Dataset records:
----------

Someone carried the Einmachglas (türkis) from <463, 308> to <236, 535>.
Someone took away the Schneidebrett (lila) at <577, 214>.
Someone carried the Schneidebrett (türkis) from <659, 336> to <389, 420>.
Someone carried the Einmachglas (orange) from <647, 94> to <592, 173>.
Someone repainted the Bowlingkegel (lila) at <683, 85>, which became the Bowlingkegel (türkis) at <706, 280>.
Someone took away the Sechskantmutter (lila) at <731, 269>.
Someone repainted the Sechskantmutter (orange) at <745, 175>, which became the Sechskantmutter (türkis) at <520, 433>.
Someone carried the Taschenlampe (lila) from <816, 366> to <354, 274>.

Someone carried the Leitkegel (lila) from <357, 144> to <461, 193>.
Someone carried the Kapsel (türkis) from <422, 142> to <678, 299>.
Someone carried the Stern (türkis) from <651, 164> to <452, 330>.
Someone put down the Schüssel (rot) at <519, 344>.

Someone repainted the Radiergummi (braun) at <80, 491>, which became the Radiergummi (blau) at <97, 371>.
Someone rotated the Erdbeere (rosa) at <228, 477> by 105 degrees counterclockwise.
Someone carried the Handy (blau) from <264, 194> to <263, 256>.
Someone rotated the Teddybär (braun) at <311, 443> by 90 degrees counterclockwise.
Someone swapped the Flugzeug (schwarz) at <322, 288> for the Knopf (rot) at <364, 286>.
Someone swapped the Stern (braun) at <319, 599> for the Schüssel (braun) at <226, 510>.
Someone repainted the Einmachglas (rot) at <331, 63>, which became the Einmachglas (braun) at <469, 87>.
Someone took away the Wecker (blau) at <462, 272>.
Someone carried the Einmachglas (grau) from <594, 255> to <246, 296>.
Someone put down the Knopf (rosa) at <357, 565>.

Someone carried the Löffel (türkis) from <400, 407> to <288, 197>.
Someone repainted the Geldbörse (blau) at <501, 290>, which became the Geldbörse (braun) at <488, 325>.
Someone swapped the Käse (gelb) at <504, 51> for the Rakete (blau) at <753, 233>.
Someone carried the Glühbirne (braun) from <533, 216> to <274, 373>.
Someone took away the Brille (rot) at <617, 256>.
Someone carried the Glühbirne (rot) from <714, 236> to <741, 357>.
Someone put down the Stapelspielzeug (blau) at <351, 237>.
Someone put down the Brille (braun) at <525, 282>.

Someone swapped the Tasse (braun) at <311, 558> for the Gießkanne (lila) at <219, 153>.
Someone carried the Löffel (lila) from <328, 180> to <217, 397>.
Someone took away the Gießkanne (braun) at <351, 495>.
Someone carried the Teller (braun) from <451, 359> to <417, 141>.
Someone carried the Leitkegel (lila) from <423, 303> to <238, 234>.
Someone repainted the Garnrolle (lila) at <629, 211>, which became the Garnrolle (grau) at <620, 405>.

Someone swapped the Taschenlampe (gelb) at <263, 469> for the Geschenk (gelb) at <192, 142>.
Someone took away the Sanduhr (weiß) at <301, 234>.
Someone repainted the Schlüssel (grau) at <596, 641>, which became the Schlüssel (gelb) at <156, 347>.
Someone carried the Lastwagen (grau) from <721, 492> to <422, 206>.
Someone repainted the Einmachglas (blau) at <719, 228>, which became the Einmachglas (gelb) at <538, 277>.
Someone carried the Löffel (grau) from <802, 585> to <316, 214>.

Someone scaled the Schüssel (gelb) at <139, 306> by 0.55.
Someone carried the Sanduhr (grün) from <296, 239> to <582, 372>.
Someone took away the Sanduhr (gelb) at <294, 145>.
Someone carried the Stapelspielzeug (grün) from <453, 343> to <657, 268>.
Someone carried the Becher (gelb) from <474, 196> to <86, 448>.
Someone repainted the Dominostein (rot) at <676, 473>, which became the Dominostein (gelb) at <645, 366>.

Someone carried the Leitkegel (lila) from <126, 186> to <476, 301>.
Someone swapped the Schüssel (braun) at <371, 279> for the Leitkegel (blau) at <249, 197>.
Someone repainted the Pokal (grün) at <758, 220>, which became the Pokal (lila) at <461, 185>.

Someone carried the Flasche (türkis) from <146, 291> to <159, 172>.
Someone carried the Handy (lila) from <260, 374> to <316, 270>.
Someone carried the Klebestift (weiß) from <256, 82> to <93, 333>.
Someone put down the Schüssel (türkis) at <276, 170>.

----------

• **What to do**: Quote the data above from the line containing "Someone carried the Schneidebrett" to the line containing "Someone took away the Sechskantmutter", inclusive, and stop.

• **Problem solution**:
Someone carried the Schneidebrett (türkis) from <659, 336> to <389, 420>.
Someone carried the Einmachglas (orange) from <647, 94> to <592, 173>.
Someone repainted the Bowlingkegel (lila) at <683, 85>, which became the Bowlingkegel (türkis) at <706, 280>.
Someone took away the Sechskantmutter (lila) at <731, 269>.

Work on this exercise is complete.